## [TASK STATEMENT]
Your response should be the lines from the one holding "pink arrow: (53, 420)" to the last line of the data below, copied exactly and with no additions.

--- START ---

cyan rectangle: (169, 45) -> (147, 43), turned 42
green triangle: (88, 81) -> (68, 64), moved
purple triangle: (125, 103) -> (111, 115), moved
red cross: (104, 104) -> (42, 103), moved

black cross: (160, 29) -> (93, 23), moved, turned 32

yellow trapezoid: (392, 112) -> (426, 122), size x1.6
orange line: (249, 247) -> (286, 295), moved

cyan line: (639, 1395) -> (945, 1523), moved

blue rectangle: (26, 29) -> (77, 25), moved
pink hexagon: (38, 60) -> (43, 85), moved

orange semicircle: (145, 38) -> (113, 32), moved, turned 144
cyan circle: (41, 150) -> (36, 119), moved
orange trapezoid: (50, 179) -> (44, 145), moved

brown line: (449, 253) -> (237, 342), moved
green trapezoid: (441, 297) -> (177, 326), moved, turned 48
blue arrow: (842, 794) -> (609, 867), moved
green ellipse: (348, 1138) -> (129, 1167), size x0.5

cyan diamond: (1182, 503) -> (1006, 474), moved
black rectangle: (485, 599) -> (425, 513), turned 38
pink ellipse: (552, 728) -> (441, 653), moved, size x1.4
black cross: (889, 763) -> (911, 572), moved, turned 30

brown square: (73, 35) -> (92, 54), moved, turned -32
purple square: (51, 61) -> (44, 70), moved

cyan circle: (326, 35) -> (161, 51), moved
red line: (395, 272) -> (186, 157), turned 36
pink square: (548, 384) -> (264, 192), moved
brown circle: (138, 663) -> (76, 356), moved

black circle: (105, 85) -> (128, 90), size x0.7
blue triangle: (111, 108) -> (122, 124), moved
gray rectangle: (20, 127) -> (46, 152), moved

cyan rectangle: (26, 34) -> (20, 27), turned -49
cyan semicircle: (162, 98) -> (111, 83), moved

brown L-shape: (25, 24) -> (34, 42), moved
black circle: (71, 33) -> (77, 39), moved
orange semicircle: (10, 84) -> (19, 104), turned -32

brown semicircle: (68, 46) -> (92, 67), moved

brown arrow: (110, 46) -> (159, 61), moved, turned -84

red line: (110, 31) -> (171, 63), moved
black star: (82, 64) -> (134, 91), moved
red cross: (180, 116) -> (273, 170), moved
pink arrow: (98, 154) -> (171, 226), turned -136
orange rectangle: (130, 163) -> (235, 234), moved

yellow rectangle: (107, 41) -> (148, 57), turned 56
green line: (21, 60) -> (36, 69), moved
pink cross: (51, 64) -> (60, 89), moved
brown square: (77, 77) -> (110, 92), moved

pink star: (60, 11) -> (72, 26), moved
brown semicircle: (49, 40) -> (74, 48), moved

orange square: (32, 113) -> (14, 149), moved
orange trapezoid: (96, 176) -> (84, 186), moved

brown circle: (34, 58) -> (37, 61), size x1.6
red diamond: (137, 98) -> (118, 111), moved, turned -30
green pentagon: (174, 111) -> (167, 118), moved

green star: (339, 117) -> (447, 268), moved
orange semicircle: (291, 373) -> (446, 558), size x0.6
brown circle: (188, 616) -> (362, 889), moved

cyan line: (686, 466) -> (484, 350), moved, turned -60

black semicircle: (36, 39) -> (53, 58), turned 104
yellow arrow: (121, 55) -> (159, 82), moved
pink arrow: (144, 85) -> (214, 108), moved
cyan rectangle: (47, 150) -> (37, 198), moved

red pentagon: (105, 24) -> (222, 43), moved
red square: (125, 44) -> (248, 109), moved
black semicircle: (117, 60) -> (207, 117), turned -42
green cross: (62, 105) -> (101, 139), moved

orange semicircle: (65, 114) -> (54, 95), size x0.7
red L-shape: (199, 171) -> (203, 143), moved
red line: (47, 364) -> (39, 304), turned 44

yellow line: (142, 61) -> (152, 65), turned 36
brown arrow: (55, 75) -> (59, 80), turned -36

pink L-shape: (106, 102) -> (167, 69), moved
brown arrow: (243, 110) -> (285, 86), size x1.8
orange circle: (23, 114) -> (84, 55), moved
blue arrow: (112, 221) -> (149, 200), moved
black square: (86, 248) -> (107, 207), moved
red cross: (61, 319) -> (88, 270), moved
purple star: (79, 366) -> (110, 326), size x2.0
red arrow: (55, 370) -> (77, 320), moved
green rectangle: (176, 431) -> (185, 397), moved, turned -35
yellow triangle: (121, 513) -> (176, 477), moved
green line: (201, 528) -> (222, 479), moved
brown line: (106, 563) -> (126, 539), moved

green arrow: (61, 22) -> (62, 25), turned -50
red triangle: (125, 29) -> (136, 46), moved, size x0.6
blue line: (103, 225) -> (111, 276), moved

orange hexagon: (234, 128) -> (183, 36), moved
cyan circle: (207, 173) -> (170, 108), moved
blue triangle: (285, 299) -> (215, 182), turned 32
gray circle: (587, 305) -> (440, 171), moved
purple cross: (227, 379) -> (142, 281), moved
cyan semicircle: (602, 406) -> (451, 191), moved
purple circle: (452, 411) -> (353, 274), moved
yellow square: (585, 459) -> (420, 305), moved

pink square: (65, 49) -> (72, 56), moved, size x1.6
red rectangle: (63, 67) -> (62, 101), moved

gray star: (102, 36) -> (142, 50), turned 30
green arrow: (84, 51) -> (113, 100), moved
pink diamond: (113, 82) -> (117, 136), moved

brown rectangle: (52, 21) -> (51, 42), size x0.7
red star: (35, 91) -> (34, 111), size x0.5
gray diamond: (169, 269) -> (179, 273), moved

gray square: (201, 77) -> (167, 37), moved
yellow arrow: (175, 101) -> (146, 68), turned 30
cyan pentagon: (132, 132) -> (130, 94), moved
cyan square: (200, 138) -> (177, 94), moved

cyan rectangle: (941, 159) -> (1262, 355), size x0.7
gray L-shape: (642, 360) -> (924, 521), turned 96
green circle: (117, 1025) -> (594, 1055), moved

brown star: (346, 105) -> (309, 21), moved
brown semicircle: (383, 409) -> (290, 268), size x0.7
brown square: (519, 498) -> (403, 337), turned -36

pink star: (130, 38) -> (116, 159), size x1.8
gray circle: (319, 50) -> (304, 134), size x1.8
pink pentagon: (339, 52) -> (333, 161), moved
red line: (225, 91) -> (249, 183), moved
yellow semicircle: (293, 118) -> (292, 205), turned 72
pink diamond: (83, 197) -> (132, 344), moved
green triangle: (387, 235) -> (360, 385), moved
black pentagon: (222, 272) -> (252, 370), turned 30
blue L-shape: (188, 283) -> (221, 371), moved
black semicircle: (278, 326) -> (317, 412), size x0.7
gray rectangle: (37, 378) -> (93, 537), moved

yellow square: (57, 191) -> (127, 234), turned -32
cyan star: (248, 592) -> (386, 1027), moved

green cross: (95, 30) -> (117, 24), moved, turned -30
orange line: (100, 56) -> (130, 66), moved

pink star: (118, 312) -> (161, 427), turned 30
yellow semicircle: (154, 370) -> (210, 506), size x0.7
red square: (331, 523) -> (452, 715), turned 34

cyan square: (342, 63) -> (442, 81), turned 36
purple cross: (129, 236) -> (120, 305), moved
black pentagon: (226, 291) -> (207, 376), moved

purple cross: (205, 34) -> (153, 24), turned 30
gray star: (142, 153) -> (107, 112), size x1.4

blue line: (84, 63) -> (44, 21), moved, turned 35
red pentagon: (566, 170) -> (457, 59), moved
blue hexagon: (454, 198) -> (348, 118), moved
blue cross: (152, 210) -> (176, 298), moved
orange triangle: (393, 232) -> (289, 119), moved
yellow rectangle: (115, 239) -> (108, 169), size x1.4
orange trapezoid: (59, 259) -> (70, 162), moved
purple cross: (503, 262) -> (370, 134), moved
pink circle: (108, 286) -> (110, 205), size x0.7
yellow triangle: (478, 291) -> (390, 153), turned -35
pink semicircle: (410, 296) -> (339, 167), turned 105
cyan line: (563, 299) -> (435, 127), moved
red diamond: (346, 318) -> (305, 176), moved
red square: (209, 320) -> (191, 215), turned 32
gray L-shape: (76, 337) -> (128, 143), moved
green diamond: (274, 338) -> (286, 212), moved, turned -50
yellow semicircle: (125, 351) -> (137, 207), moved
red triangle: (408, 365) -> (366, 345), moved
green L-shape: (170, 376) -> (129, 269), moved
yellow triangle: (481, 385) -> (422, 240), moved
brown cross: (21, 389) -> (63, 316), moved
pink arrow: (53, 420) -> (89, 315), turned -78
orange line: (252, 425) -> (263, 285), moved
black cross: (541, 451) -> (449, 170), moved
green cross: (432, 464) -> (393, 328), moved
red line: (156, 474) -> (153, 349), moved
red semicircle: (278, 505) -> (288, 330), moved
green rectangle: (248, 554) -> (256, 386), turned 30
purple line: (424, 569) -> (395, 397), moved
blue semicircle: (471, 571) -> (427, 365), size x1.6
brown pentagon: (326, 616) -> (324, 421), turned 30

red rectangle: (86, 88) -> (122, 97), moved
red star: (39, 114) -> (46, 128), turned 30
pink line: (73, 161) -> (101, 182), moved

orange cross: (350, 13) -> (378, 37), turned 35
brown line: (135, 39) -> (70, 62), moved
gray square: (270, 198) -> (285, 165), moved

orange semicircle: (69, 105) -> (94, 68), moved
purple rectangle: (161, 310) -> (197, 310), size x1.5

--- END ---

## [TASK SOLUTION]
pink arrow: (53, 420) -> (89, 315), turned -78
orange line: (252, 425) -> (263, 285), moved
black cross: (541, 451) -> (449, 170), moved
green cross: (432, 464) -> (393, 328), moved
red line: (156, 474) -> (153, 349), moved
red semicircle: (278, 505) -> (288, 330), moved
green rectangle: (248, 554) -> (256, 386), turned 30
purple line: (424, 569) -> (395, 397), moved
blue semicircle: (471, 571) -> (427, 365), size x1.6
brown pentagon: (326, 616) -> (324, 421), turned 30

red rectangle: (86, 88) -> (122, 97), moved
red star: (39, 114) -> (46, 128), turned 30
pink line: (73, 161) -> (101, 182), moved

orange cross: (350, 13) -> (378, 37), turned 35
brown line: (135, 39) -> (70, 62), moved
gray square: (270, 198) -> (285, 165), moved

orange semicircle: (69, 105) -> (94, 68), moved
purple rectangle: (161, 310) -> (197, 310), size x1.5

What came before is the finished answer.